Dataset extract:
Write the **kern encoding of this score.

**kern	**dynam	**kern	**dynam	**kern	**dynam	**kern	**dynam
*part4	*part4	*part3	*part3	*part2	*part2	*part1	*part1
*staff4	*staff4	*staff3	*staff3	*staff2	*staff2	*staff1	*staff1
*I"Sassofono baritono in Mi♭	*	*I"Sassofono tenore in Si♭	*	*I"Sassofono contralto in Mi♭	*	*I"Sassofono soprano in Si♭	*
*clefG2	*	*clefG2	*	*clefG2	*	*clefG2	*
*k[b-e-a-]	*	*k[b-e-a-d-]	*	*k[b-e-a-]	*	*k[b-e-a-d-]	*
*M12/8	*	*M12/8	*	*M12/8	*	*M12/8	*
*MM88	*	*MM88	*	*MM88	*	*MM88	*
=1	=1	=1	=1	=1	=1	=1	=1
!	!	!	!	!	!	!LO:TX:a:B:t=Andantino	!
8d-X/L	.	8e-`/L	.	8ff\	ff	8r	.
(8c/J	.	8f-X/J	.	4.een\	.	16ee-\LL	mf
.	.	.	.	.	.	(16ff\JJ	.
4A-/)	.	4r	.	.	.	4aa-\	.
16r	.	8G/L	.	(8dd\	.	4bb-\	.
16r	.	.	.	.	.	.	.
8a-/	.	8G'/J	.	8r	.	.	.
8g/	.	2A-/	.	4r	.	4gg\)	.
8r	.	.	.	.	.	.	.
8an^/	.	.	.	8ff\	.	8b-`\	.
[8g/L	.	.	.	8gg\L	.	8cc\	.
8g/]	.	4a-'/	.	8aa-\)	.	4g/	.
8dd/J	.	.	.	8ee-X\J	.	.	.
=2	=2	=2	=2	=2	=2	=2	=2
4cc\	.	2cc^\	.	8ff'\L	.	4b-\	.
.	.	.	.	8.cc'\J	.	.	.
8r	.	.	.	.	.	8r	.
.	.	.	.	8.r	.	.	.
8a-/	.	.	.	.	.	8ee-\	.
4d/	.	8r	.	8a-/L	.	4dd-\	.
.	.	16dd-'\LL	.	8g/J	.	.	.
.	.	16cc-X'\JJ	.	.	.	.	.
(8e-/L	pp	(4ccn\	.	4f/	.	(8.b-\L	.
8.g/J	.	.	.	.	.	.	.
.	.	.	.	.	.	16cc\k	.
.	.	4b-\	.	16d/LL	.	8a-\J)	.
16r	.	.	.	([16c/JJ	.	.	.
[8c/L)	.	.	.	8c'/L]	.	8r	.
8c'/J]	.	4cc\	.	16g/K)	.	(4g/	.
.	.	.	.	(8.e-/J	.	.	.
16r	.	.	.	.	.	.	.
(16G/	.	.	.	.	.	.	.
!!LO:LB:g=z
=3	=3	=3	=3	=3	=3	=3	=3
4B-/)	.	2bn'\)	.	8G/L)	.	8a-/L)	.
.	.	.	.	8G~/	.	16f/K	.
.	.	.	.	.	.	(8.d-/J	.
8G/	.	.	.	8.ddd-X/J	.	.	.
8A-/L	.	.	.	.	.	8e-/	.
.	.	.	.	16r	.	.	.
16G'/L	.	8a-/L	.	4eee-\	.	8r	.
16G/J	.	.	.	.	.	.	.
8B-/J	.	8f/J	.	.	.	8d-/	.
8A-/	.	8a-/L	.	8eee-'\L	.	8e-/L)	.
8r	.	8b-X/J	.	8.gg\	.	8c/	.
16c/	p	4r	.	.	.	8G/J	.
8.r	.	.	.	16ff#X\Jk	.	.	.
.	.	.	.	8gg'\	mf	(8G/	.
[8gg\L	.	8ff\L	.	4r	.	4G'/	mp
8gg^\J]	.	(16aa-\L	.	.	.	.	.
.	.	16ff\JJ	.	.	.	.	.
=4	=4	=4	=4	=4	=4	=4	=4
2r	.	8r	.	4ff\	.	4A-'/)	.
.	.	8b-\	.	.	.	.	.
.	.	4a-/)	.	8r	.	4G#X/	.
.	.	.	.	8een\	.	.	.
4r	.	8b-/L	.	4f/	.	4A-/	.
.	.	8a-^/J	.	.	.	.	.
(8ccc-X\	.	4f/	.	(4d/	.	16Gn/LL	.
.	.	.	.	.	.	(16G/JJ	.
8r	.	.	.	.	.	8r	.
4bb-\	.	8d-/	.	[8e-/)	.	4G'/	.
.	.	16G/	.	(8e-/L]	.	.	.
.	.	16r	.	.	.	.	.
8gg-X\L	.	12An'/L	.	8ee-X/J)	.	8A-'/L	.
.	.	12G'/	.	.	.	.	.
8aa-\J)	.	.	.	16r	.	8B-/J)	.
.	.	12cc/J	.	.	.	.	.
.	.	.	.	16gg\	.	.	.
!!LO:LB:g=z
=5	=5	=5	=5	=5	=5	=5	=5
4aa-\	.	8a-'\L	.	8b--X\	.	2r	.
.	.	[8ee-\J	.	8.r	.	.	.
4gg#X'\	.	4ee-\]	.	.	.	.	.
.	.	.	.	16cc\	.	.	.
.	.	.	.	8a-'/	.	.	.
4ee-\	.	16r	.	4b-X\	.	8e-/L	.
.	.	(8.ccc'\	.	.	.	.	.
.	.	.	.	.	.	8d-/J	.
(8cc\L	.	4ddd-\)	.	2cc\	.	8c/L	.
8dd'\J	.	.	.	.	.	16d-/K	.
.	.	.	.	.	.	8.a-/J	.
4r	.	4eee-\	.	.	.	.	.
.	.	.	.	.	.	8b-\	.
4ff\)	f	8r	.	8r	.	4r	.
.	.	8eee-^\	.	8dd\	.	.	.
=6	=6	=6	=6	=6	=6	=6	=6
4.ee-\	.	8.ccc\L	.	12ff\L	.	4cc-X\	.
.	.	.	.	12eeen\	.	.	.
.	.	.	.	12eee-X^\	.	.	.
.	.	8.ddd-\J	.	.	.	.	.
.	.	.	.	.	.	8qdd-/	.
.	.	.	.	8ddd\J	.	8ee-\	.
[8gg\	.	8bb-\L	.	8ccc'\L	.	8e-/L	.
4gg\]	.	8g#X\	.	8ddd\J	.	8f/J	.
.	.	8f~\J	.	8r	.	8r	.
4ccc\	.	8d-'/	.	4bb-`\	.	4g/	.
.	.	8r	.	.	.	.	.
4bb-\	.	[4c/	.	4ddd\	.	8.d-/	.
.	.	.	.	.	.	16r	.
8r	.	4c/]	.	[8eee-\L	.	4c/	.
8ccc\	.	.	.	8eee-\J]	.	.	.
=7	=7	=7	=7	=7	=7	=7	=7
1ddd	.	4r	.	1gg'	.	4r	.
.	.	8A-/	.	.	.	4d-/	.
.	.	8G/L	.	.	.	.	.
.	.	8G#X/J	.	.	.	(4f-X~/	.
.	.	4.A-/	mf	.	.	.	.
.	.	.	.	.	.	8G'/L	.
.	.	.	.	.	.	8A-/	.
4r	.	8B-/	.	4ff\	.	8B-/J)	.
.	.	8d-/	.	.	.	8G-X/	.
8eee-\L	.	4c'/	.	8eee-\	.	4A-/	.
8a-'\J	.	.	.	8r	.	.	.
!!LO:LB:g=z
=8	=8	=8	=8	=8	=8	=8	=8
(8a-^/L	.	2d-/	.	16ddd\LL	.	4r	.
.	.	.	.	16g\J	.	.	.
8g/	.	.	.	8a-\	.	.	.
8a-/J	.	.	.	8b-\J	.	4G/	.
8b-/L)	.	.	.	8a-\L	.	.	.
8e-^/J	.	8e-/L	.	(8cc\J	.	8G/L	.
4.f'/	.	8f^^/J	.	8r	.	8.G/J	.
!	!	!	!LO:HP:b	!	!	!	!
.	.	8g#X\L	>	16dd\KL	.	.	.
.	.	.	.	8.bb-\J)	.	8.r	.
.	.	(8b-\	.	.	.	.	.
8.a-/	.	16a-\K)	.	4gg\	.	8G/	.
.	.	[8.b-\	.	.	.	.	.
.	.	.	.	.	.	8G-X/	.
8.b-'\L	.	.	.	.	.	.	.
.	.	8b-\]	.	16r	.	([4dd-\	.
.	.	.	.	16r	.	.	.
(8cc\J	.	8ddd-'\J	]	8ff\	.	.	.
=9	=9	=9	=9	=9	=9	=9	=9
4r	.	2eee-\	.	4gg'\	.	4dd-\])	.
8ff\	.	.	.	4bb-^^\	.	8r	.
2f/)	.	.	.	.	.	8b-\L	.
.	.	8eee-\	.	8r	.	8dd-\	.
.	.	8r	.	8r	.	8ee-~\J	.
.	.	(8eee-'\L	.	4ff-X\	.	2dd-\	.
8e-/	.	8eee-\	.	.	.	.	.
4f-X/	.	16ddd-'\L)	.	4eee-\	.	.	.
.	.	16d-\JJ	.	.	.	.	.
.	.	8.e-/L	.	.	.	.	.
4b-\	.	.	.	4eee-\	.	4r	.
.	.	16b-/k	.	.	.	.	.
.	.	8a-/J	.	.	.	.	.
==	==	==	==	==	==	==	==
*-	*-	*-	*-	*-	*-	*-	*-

Requirements: Please return every line from the records above that contains the string "kern".

Worked solution:
Write the **kern encoding of this score.
**kern	**dynam	**kern	**dynam	**kern	**dynam	**kern	**dynam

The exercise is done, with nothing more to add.